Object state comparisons

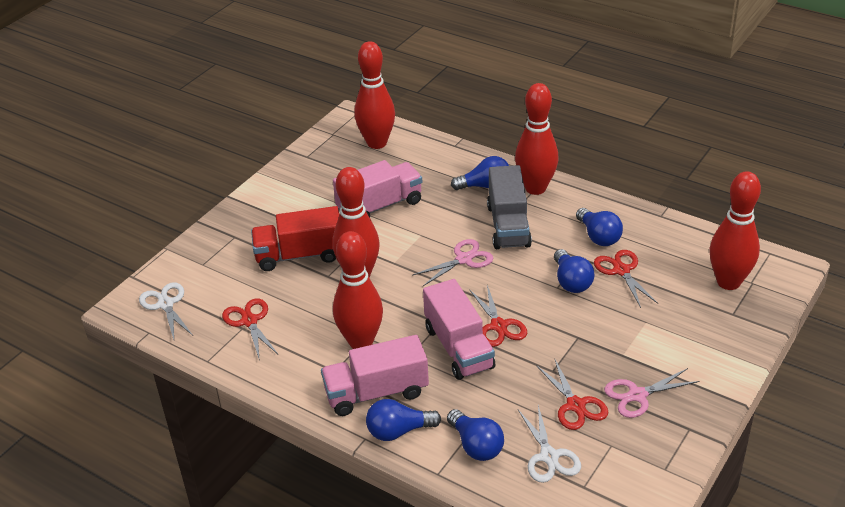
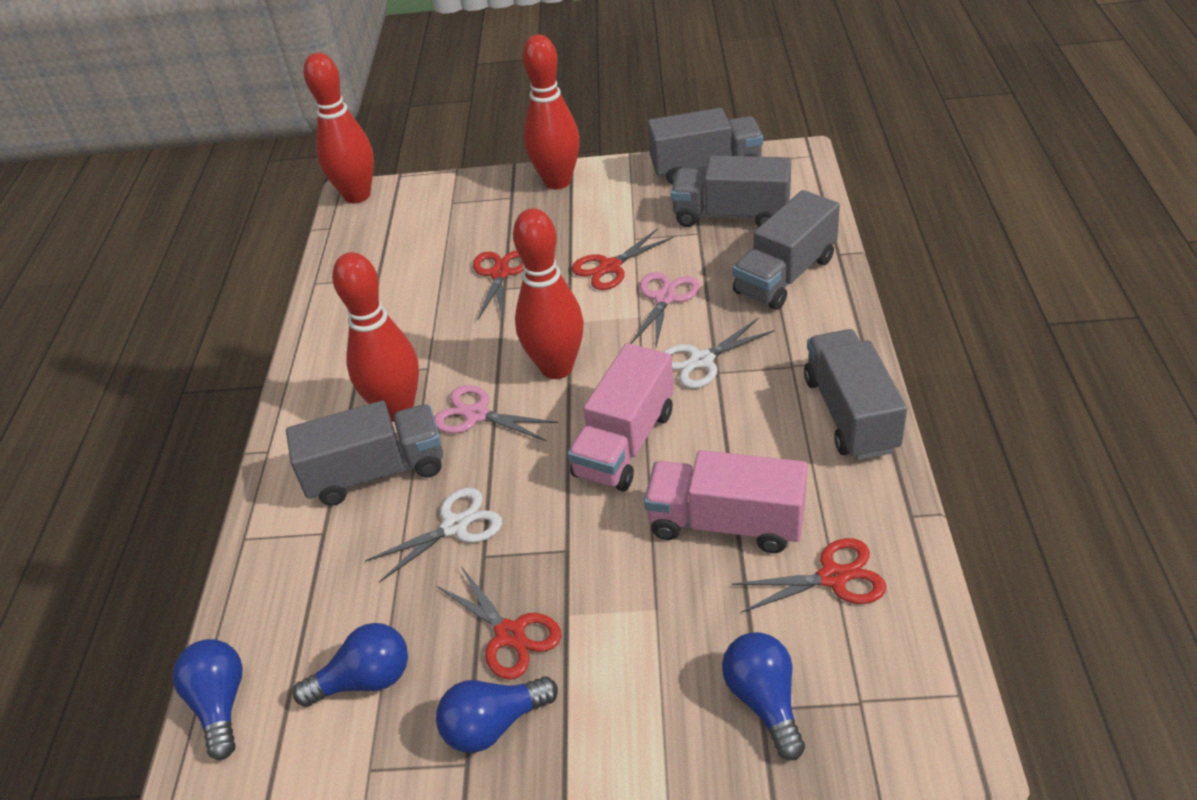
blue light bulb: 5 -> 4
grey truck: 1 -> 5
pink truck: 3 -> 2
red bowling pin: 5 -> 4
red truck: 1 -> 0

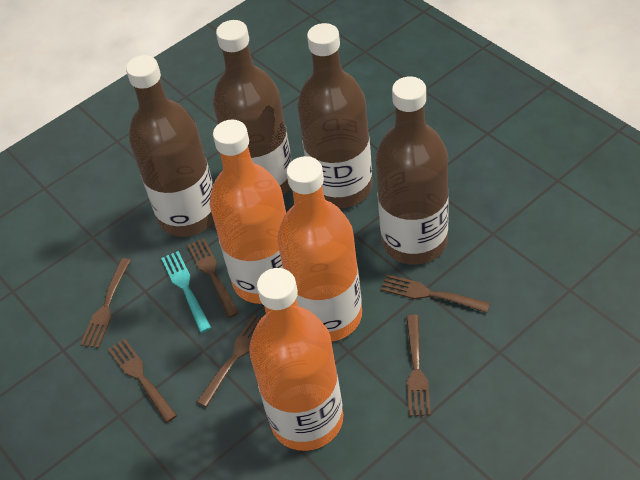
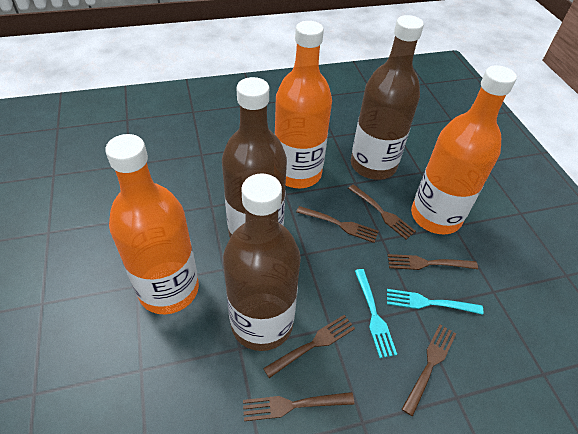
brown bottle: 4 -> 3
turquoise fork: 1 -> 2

- [TASK PROMPT] Say how many lines in the entries contain the string "truck", and say nothing else.

- [RESPONSE] 3